• _DATA FOR THIS TASK_:
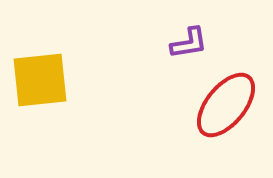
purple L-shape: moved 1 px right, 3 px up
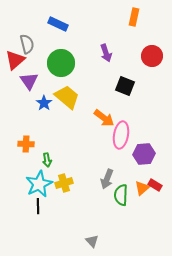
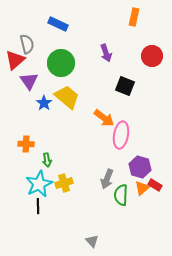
purple hexagon: moved 4 px left, 13 px down; rotated 20 degrees clockwise
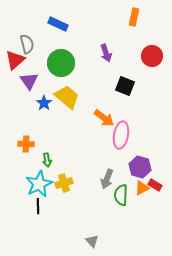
orange triangle: rotated 14 degrees clockwise
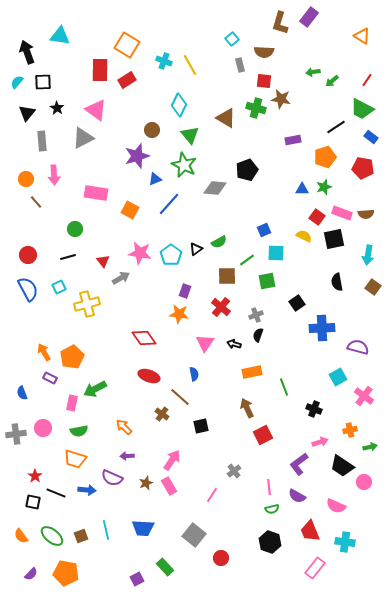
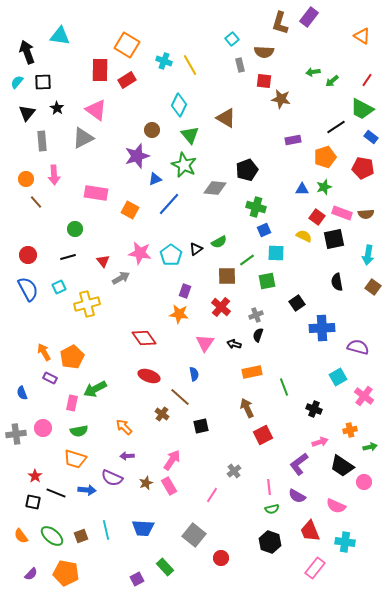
green cross at (256, 108): moved 99 px down
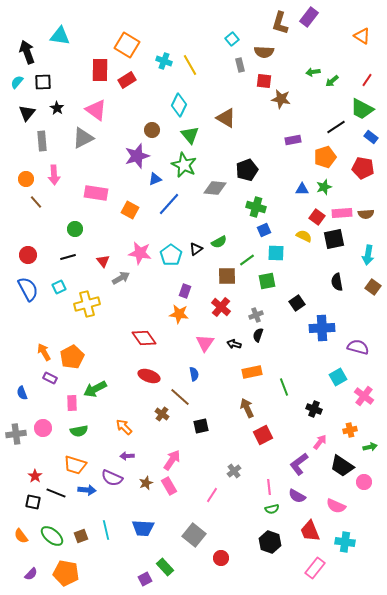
pink rectangle at (342, 213): rotated 24 degrees counterclockwise
pink rectangle at (72, 403): rotated 14 degrees counterclockwise
pink arrow at (320, 442): rotated 35 degrees counterclockwise
orange trapezoid at (75, 459): moved 6 px down
purple square at (137, 579): moved 8 px right
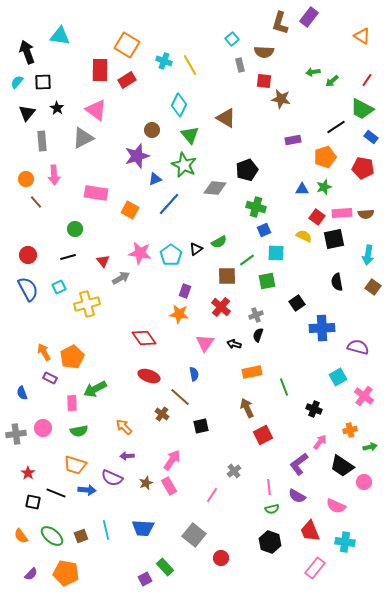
red star at (35, 476): moved 7 px left, 3 px up
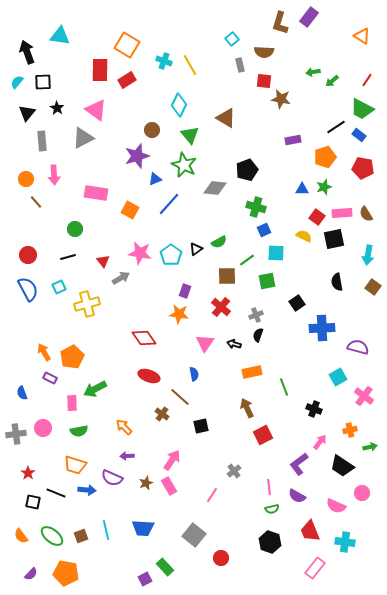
blue rectangle at (371, 137): moved 12 px left, 2 px up
brown semicircle at (366, 214): rotated 63 degrees clockwise
pink circle at (364, 482): moved 2 px left, 11 px down
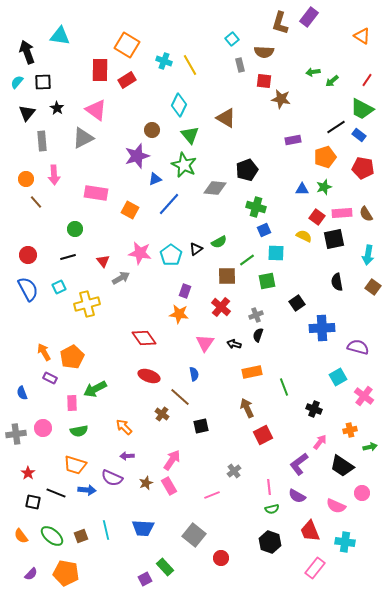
pink line at (212, 495): rotated 35 degrees clockwise
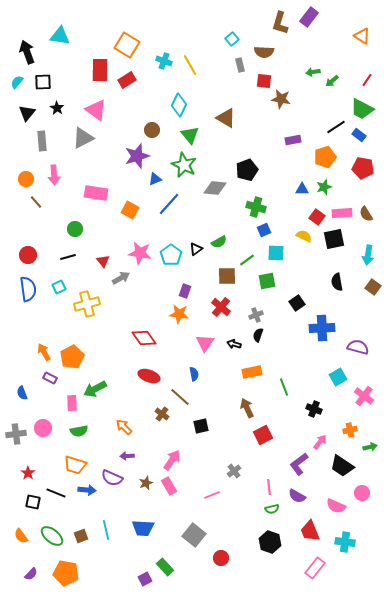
blue semicircle at (28, 289): rotated 20 degrees clockwise
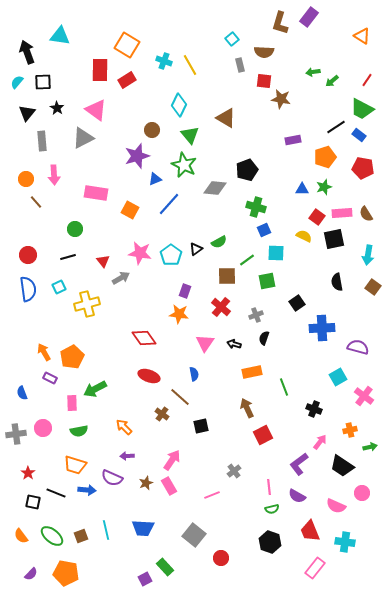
black semicircle at (258, 335): moved 6 px right, 3 px down
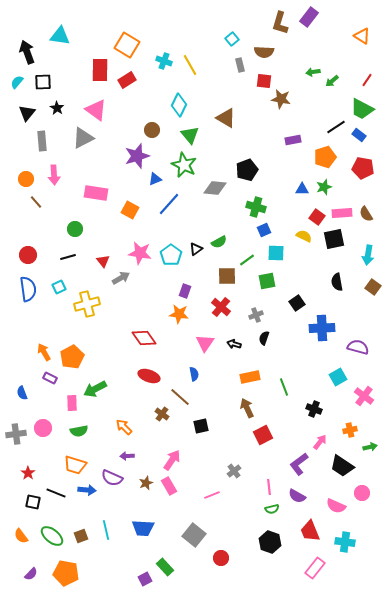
orange rectangle at (252, 372): moved 2 px left, 5 px down
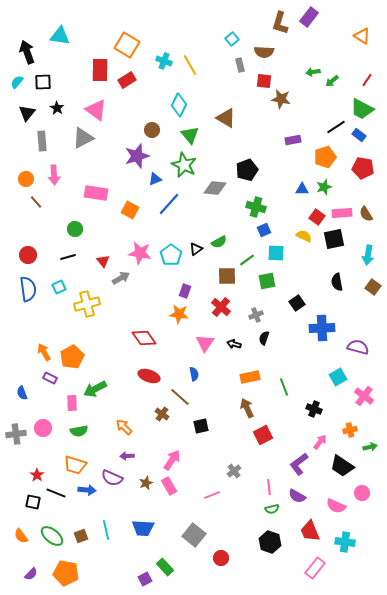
red star at (28, 473): moved 9 px right, 2 px down
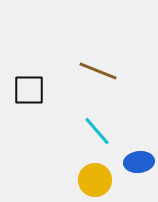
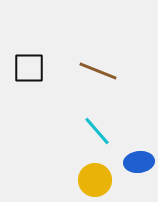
black square: moved 22 px up
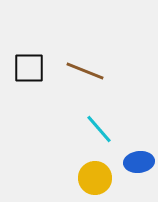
brown line: moved 13 px left
cyan line: moved 2 px right, 2 px up
yellow circle: moved 2 px up
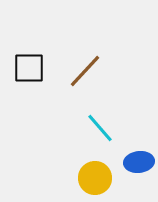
brown line: rotated 69 degrees counterclockwise
cyan line: moved 1 px right, 1 px up
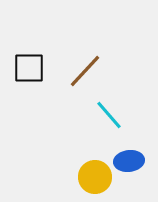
cyan line: moved 9 px right, 13 px up
blue ellipse: moved 10 px left, 1 px up
yellow circle: moved 1 px up
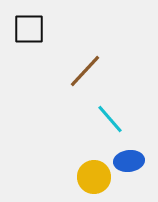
black square: moved 39 px up
cyan line: moved 1 px right, 4 px down
yellow circle: moved 1 px left
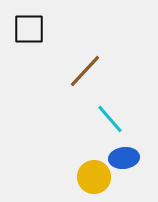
blue ellipse: moved 5 px left, 3 px up
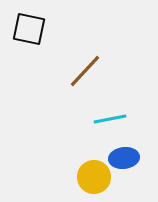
black square: rotated 12 degrees clockwise
cyan line: rotated 60 degrees counterclockwise
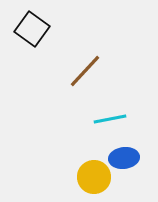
black square: moved 3 px right; rotated 24 degrees clockwise
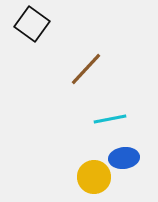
black square: moved 5 px up
brown line: moved 1 px right, 2 px up
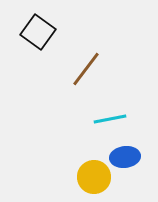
black square: moved 6 px right, 8 px down
brown line: rotated 6 degrees counterclockwise
blue ellipse: moved 1 px right, 1 px up
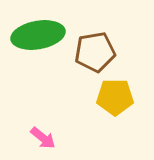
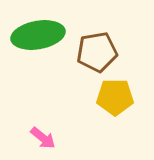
brown pentagon: moved 2 px right
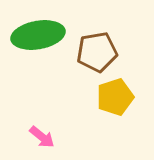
yellow pentagon: rotated 18 degrees counterclockwise
pink arrow: moved 1 px left, 1 px up
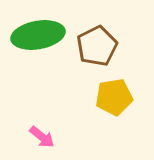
brown pentagon: moved 6 px up; rotated 18 degrees counterclockwise
yellow pentagon: moved 1 px left; rotated 9 degrees clockwise
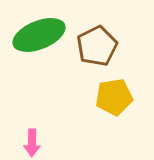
green ellipse: moved 1 px right; rotated 12 degrees counterclockwise
pink arrow: moved 10 px left, 6 px down; rotated 52 degrees clockwise
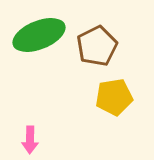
pink arrow: moved 2 px left, 3 px up
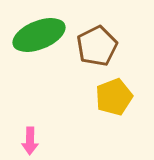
yellow pentagon: rotated 12 degrees counterclockwise
pink arrow: moved 1 px down
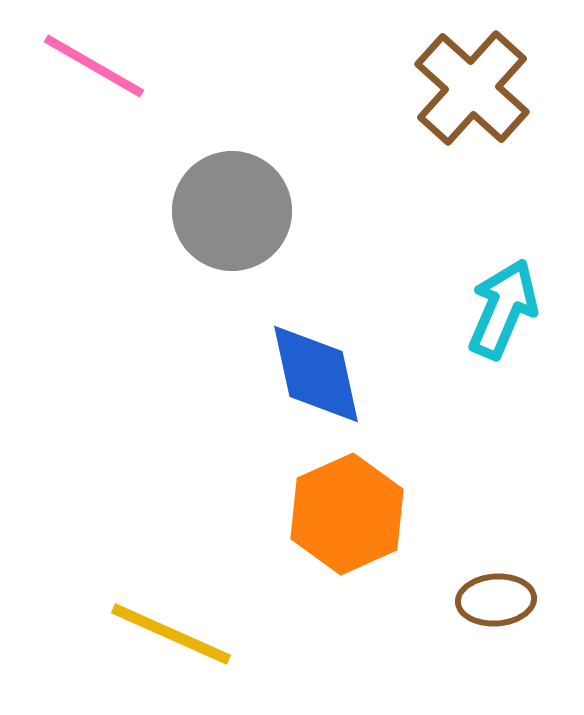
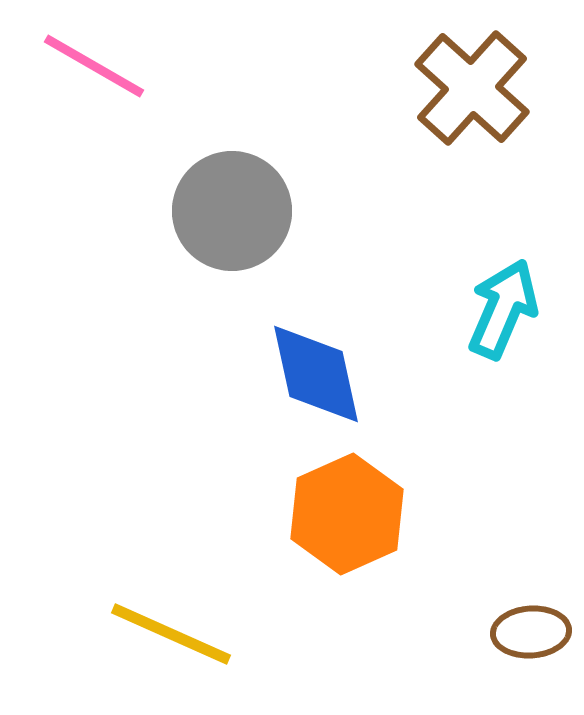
brown ellipse: moved 35 px right, 32 px down
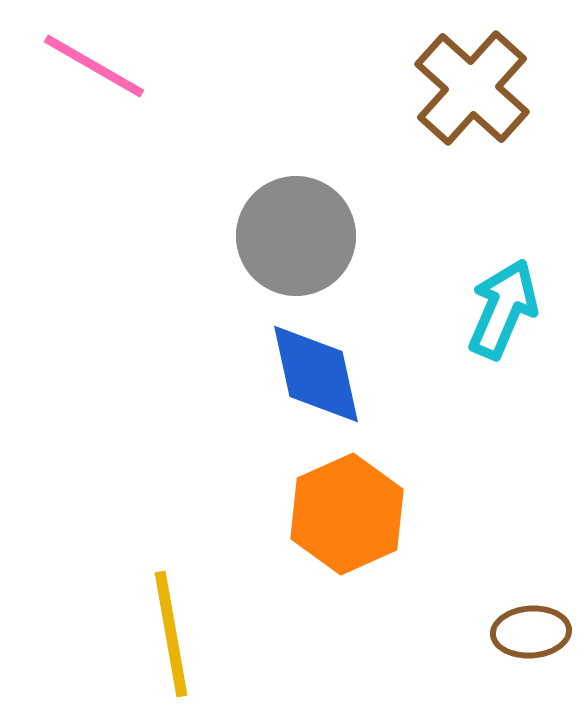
gray circle: moved 64 px right, 25 px down
yellow line: rotated 56 degrees clockwise
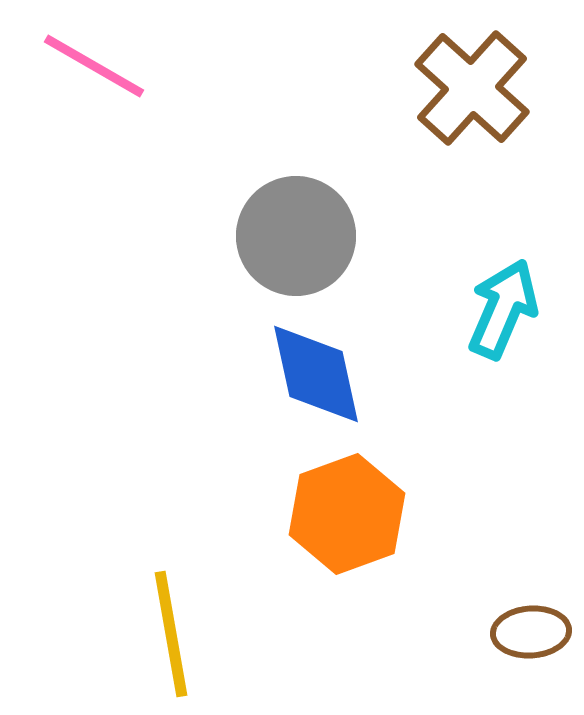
orange hexagon: rotated 4 degrees clockwise
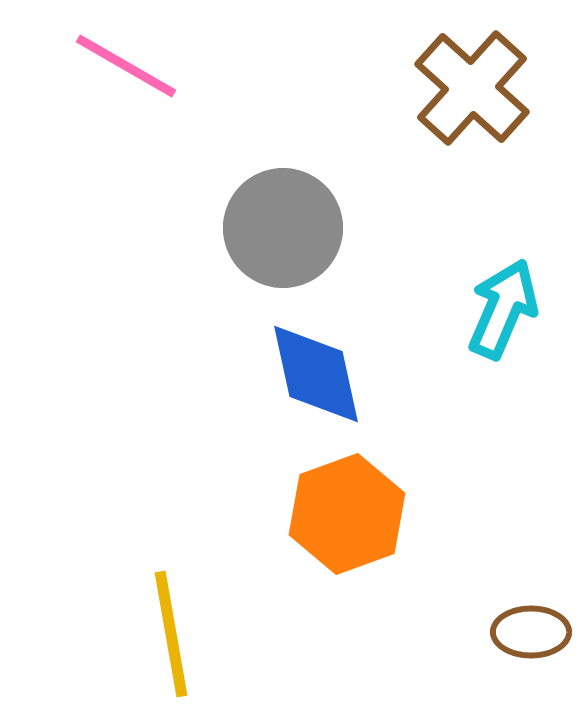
pink line: moved 32 px right
gray circle: moved 13 px left, 8 px up
brown ellipse: rotated 4 degrees clockwise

• _REQUIREMENT_:
Please copy out all of the data above word for word, omitting the pictures.

• _COMPLETED EXERCISE_:
purple L-shape: moved 1 px right, 3 px up
purple hexagon: moved 4 px left, 13 px down; rotated 20 degrees clockwise
orange triangle: rotated 14 degrees clockwise
green cross at (256, 108): moved 99 px down
pink rectangle at (342, 213): rotated 24 degrees counterclockwise
pink rectangle at (72, 403): rotated 14 degrees counterclockwise
pink arrow at (320, 442): rotated 35 degrees counterclockwise
orange trapezoid at (75, 459): moved 6 px down
purple square at (137, 579): moved 8 px right
red star at (35, 476): moved 7 px left, 3 px up
blue rectangle at (371, 137): moved 12 px left, 2 px up
brown semicircle at (366, 214): rotated 63 degrees clockwise
pink circle at (364, 482): moved 2 px left, 11 px down
pink line at (212, 495): rotated 35 degrees clockwise
blue semicircle at (28, 289): rotated 20 degrees clockwise
black semicircle at (258, 335): moved 6 px right, 3 px down
orange rectangle at (252, 372): moved 2 px left, 5 px down
red star at (28, 473): moved 9 px right, 2 px down
black square: moved 22 px up
brown line: moved 13 px left
cyan line: moved 2 px right, 2 px up
yellow circle: moved 2 px up
brown line: rotated 69 degrees counterclockwise
cyan line: moved 1 px right, 1 px up
cyan line: moved 9 px right, 13 px up
blue ellipse: moved 10 px left, 1 px up
yellow circle: moved 1 px up
black square: moved 39 px up
cyan line: moved 1 px right, 4 px down
yellow circle: moved 1 px left
blue ellipse: moved 5 px left, 3 px up
black square: rotated 12 degrees clockwise
cyan line: rotated 60 degrees counterclockwise
black square: moved 3 px right; rotated 24 degrees clockwise
black square: moved 5 px up
brown line: moved 1 px right, 2 px up
black square: moved 6 px right, 8 px down
brown line: rotated 6 degrees counterclockwise
blue ellipse: moved 1 px right, 1 px up
brown pentagon: moved 2 px right
yellow pentagon: rotated 18 degrees counterclockwise
pink arrow: moved 1 px left, 1 px up
brown pentagon: moved 6 px up; rotated 18 degrees counterclockwise
yellow pentagon: moved 1 px left; rotated 9 degrees clockwise
green ellipse: moved 1 px right; rotated 12 degrees counterclockwise
pink arrow: moved 10 px left, 6 px down; rotated 52 degrees clockwise
pink arrow: moved 2 px left, 3 px up
yellow pentagon: rotated 12 degrees counterclockwise
pink arrow: moved 1 px down
brown ellipse: moved 35 px right, 32 px down
gray circle: moved 64 px right, 25 px down
yellow line: rotated 56 degrees clockwise
orange hexagon: rotated 4 degrees clockwise
pink line: moved 32 px right
gray circle: moved 13 px left, 8 px up
brown ellipse: rotated 4 degrees clockwise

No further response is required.